** Begin Given records **

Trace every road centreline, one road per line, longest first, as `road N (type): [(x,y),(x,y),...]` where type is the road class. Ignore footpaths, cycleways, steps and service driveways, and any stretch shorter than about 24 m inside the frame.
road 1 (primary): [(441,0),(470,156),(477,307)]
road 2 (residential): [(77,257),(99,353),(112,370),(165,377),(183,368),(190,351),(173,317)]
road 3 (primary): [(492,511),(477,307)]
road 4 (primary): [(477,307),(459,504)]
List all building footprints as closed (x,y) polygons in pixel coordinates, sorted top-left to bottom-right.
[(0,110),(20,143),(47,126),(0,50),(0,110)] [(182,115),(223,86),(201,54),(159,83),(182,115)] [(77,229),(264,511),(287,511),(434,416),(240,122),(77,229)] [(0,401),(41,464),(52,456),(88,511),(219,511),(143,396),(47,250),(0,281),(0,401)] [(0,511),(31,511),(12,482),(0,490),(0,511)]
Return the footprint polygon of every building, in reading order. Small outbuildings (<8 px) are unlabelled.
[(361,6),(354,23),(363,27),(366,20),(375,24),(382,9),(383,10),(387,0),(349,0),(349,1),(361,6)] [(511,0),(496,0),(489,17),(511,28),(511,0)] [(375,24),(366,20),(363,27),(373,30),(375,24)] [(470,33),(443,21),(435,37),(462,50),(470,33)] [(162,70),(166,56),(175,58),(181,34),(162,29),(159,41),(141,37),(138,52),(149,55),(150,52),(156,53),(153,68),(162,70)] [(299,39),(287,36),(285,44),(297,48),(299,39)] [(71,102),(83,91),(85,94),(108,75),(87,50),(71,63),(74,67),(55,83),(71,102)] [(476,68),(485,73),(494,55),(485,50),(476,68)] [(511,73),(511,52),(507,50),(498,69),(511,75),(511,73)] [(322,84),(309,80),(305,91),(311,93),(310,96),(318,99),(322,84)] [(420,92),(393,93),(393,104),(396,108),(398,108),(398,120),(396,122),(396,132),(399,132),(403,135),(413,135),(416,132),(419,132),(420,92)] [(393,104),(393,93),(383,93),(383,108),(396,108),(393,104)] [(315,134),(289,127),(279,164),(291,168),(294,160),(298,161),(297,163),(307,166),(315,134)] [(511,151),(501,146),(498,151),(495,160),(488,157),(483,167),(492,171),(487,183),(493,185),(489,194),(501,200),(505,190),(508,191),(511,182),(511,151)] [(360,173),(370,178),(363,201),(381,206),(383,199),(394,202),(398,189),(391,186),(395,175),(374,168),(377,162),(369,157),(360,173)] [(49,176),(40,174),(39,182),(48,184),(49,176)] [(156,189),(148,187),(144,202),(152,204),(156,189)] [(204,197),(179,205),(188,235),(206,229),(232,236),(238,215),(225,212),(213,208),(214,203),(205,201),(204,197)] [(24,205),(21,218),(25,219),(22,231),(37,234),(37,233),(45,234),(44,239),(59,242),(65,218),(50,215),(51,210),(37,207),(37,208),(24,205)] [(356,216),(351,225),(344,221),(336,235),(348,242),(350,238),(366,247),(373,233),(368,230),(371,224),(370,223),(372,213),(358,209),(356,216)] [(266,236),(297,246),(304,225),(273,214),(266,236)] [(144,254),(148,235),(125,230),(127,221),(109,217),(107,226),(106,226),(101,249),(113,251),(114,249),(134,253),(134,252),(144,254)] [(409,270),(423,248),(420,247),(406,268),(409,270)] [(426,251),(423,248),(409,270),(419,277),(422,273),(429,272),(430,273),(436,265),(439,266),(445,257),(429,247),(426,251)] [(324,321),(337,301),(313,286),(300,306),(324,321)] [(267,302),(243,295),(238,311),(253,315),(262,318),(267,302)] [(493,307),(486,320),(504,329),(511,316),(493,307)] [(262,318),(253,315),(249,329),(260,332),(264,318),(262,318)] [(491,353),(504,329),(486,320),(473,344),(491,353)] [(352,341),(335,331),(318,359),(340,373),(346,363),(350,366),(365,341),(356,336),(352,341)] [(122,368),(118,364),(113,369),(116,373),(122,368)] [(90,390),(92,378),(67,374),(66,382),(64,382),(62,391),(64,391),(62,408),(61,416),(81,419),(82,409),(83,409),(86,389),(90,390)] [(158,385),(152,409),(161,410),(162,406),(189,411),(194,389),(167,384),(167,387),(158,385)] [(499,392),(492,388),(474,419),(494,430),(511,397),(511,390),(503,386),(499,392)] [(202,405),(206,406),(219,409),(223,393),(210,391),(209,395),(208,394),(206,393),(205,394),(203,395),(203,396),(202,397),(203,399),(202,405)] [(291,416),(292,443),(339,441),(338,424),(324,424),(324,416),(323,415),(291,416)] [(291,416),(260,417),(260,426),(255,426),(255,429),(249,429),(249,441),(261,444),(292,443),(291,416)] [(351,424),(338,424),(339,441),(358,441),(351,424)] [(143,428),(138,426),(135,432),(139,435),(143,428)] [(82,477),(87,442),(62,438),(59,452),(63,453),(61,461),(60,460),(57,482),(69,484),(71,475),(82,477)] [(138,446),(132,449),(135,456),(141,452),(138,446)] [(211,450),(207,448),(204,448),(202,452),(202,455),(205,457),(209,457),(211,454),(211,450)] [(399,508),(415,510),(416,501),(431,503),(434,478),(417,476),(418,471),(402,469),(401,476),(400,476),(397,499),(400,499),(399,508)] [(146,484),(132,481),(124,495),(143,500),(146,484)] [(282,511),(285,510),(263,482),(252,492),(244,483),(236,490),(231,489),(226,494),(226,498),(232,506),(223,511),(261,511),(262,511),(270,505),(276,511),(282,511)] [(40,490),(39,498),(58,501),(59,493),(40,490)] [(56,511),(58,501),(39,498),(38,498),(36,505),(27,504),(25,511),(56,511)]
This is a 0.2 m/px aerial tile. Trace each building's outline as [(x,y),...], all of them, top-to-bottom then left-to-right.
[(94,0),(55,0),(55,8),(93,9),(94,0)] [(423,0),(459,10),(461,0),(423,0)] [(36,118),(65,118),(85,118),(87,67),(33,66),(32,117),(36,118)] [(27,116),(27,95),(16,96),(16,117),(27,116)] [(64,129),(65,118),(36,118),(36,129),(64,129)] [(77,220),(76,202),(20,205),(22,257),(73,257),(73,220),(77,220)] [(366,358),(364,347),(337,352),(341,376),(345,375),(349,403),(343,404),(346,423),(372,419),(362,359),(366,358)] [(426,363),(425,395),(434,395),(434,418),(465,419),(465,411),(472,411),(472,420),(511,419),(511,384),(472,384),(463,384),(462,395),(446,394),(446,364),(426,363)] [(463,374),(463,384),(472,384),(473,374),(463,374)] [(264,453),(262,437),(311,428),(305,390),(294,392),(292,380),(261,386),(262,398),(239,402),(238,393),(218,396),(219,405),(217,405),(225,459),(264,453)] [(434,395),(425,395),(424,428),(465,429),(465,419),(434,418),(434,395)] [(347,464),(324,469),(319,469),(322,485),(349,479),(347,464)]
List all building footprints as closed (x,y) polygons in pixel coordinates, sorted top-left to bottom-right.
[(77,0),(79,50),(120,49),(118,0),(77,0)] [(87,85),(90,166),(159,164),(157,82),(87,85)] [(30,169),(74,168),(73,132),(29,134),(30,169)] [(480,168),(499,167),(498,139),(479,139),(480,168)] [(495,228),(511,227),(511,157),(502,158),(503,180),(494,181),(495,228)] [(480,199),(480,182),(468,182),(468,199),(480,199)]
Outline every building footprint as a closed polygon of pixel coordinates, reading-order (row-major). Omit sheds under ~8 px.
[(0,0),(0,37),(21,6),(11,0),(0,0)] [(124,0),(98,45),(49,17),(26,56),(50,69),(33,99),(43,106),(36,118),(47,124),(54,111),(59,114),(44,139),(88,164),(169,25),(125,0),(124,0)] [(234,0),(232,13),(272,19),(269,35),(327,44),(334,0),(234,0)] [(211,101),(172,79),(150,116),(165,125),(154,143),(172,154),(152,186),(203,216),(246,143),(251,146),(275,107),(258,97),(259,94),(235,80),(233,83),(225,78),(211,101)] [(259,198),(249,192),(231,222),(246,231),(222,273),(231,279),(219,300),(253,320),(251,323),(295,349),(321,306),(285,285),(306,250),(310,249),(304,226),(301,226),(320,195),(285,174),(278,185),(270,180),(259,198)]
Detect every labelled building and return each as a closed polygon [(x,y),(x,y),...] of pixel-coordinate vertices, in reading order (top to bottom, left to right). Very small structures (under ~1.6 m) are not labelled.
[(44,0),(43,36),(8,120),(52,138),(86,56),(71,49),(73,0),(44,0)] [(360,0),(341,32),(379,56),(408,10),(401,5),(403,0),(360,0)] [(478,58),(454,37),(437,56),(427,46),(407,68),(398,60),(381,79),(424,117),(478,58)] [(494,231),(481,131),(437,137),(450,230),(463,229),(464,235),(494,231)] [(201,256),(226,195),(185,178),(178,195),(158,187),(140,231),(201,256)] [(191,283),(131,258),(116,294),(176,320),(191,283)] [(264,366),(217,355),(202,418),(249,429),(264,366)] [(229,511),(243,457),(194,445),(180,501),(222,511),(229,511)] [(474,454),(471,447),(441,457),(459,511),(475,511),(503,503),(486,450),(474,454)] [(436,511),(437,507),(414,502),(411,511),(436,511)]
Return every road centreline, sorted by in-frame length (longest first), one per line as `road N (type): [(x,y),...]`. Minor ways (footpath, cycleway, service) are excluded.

** End Given records **

Can you update the listing from its start through the line containing "road 1 (primary): [(441,0),(470,156),(477,307)]" by changing "centreline" to "centerline" and leaving everything else as it is?

Output for this task:
Trace every road centerline, one road per line, longest first, as `road N (type): [(x,y),(x,y),...]` where type is the road class. Ignore footpaths, cycleways, steps and service driveways, and any stretch shorter than about 24 m inside the frame.
road 1 (primary): [(441,0),(470,156),(477,307)]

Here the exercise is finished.